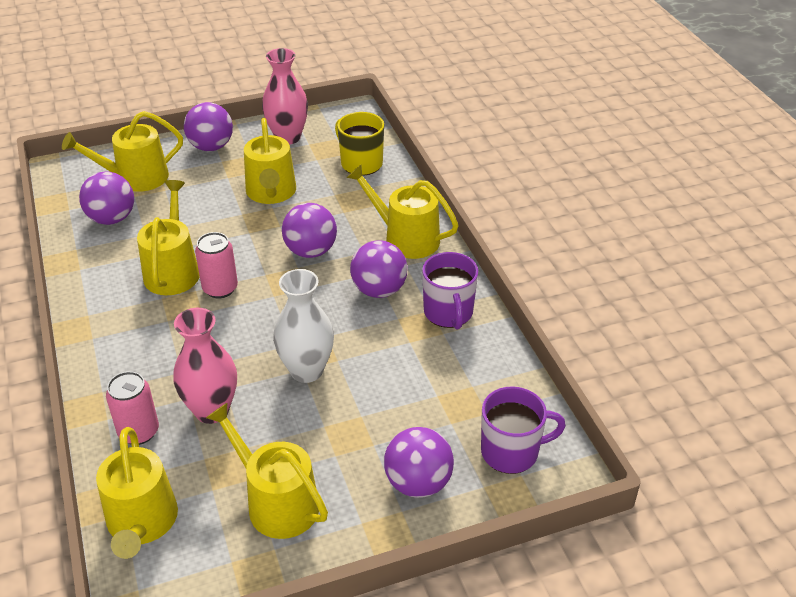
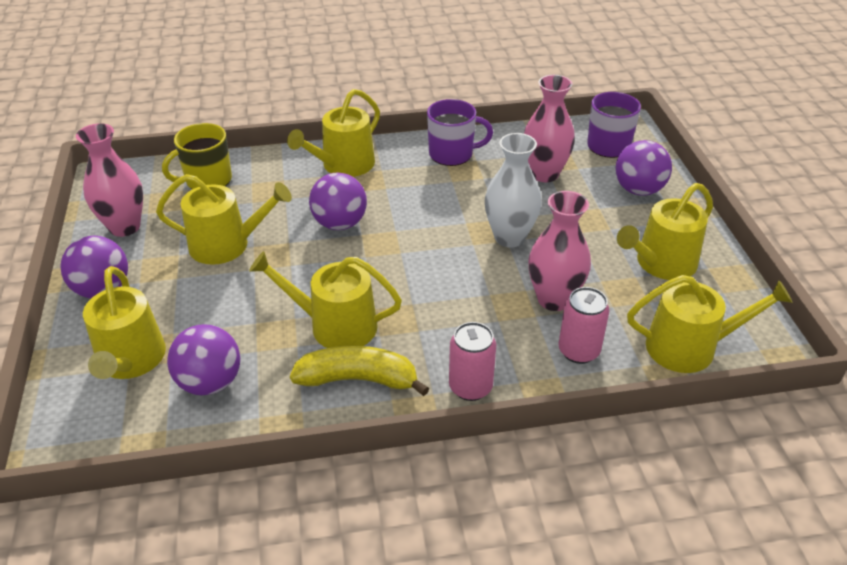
camera: 80 degrees left, 0 degrees up
(110, 293) = (358, 379): none -> yellow banana
(220, 288) = (378, 289): pink can -> pink can (470, 387)
(379, 290) = (412, 187): purple ball -> none
(430, 392) = (544, 174): none -> pink vase

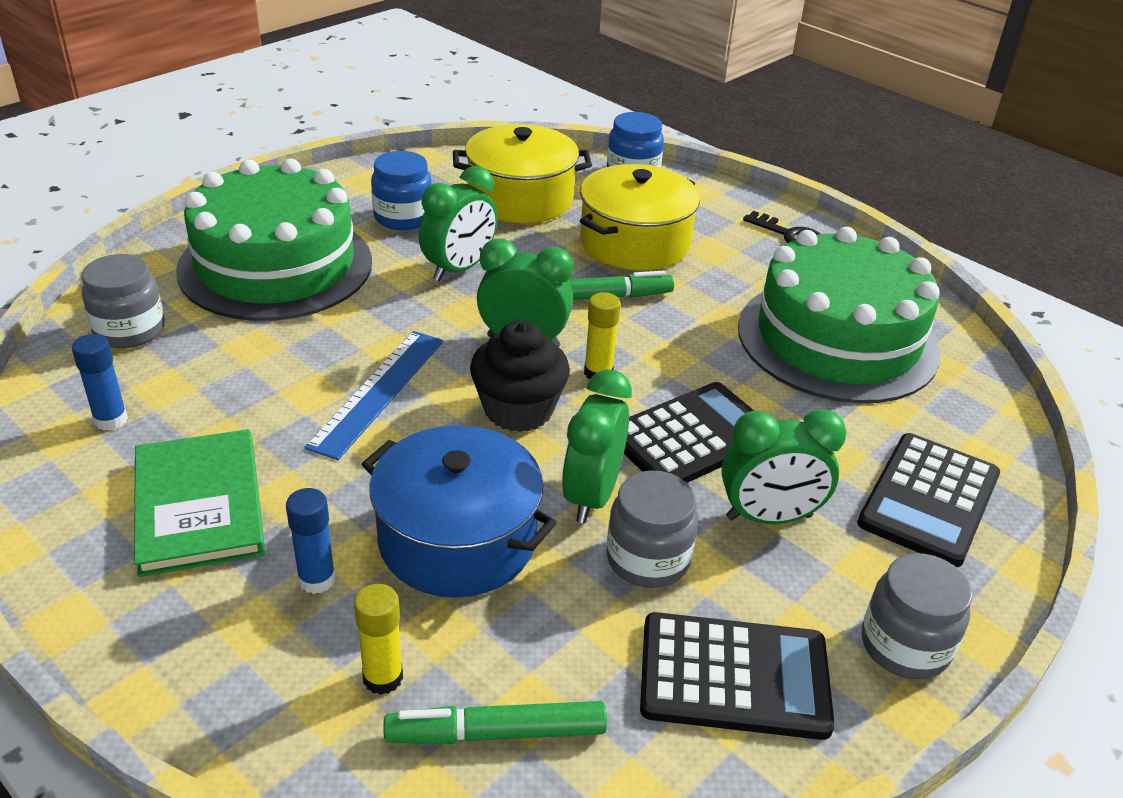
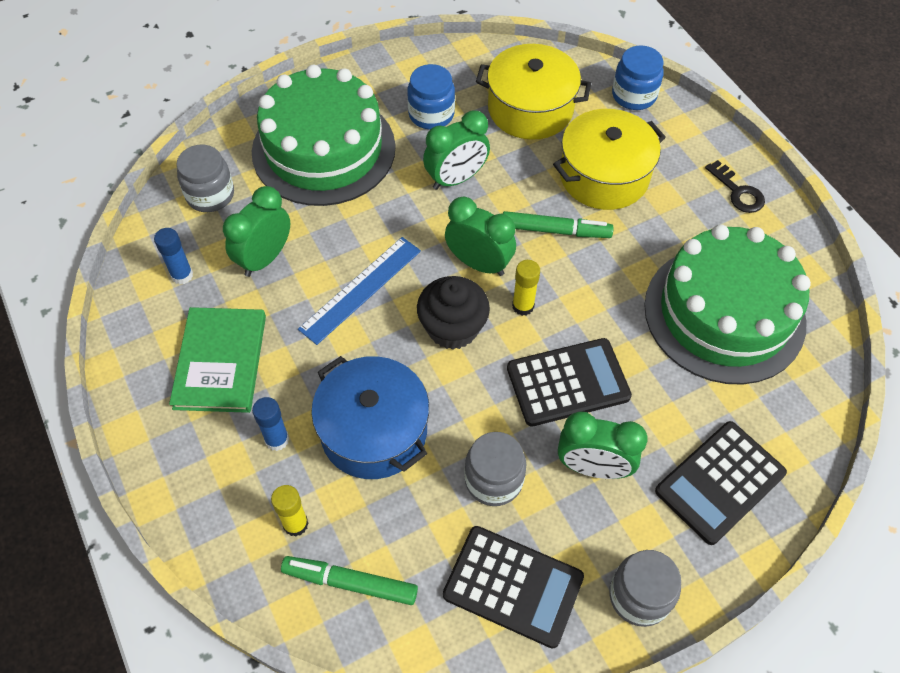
camera: 20 degrees right, 20 degrees up
(591, 496) = (475, 417): green clock -> green clock (264, 258)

### Exercise
Pictures must be left out when the records are transcribed exactly.

### Solution to the exercise
camera: 80 degrees left, 0 degrees up
(110, 293) = (358, 379): none -> yellow banana
(220, 288) = (378, 289): pink can -> pink can (470, 387)
(379, 290) = (412, 187): purple ball -> none
(430, 392) = (544, 174): none -> pink vase

camera: 20 degrees right, 20 degrees up
(591, 496) = (475, 417): green clock -> green clock (264, 258)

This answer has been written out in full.